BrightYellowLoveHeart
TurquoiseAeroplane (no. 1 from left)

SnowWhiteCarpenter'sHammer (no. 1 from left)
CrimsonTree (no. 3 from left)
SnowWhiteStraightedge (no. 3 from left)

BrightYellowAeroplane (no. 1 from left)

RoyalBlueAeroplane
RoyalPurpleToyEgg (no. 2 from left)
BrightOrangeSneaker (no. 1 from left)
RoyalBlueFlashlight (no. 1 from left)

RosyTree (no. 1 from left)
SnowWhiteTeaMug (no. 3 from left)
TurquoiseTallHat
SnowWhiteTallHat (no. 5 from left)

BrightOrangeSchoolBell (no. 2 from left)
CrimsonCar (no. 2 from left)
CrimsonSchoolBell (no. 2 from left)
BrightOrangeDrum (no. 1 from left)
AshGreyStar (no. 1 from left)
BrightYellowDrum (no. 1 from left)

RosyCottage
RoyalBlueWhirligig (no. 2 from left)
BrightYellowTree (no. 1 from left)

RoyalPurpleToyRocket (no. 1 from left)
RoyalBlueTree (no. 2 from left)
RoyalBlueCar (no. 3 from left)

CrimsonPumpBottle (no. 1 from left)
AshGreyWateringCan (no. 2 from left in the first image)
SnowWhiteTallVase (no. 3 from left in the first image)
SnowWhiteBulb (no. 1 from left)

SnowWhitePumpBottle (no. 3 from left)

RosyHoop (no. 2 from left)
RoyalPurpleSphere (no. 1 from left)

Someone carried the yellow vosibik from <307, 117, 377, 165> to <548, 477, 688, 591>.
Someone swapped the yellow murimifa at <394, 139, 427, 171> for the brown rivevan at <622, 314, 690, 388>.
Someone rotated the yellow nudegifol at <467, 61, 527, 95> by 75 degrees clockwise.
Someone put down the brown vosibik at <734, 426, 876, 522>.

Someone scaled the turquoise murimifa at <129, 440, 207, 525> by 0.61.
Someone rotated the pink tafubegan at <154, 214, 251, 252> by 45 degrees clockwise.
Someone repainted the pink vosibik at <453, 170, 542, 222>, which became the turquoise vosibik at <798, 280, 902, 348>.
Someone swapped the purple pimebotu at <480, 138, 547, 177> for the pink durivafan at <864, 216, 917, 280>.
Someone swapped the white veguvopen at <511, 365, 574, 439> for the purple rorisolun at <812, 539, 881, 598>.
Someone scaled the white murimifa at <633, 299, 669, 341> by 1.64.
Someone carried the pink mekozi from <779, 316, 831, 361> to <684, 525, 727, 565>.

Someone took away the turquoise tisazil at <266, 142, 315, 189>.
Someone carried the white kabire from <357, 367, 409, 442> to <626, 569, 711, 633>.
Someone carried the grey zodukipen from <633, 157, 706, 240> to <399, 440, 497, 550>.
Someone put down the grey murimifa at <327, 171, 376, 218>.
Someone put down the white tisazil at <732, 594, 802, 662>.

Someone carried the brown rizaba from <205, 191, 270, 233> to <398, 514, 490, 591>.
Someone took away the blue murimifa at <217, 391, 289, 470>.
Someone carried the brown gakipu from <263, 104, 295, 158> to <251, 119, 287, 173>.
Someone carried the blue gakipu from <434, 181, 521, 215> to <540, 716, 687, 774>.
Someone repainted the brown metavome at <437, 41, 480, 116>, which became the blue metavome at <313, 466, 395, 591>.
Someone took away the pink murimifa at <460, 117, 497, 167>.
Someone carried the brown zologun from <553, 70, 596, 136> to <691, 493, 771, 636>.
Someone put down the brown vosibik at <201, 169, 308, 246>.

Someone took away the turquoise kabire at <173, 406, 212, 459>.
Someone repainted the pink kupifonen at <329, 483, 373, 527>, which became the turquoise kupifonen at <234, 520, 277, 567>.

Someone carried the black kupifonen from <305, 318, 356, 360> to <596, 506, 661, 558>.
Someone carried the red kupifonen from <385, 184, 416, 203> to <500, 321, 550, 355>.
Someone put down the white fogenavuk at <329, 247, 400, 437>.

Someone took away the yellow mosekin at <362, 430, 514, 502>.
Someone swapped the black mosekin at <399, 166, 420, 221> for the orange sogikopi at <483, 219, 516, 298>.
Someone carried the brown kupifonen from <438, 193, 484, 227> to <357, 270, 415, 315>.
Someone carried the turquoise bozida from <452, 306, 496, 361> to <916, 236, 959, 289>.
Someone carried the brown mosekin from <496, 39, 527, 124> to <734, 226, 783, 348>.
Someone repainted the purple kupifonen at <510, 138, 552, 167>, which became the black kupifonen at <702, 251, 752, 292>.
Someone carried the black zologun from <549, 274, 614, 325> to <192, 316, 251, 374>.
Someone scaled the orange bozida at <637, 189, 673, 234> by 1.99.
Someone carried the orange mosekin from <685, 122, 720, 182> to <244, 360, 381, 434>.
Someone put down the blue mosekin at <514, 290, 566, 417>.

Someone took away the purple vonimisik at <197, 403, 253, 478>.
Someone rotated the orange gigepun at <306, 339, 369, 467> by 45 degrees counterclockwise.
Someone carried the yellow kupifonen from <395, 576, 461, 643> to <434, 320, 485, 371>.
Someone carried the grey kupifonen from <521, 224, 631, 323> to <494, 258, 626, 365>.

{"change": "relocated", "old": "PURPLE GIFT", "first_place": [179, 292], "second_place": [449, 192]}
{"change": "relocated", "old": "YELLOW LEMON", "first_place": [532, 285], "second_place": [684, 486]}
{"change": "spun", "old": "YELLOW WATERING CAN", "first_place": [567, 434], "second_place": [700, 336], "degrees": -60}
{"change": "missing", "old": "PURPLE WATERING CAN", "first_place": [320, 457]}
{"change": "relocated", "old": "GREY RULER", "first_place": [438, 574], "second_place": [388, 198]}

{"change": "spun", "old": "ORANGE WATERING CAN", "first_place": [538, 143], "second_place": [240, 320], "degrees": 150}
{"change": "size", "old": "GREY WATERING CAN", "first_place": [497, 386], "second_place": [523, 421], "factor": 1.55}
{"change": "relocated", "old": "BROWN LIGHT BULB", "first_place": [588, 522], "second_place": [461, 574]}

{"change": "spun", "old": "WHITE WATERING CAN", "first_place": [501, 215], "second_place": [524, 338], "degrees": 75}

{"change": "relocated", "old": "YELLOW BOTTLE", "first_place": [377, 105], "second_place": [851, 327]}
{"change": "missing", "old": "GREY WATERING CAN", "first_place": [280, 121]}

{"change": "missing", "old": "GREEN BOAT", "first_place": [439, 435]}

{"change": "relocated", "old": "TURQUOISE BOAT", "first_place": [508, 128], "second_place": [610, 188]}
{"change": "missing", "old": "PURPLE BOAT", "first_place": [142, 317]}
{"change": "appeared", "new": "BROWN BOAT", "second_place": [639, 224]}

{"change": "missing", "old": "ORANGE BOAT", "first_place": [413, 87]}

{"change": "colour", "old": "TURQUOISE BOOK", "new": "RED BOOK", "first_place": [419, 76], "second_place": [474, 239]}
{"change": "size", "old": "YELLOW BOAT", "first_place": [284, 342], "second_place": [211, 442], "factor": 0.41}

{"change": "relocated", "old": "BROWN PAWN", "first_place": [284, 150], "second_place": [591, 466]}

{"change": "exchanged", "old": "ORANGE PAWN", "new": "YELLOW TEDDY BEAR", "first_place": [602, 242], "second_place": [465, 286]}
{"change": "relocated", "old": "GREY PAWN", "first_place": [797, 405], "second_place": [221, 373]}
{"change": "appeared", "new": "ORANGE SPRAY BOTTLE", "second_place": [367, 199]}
※ ※ ※
What you are asked to do. Of the entries above, repeat exactly the lines from the line with "Someone swapped the yellow" through the line with "Someone rotated the yellow", both of them included.

Finished exercise.
Someone swapped the yellow murimifa at <394, 139, 427, 171> for the brown rivevan at <622, 314, 690, 388>.
Someone rotated the yellow nudegifol at <467, 61, 527, 95> by 75 degrees clockwise.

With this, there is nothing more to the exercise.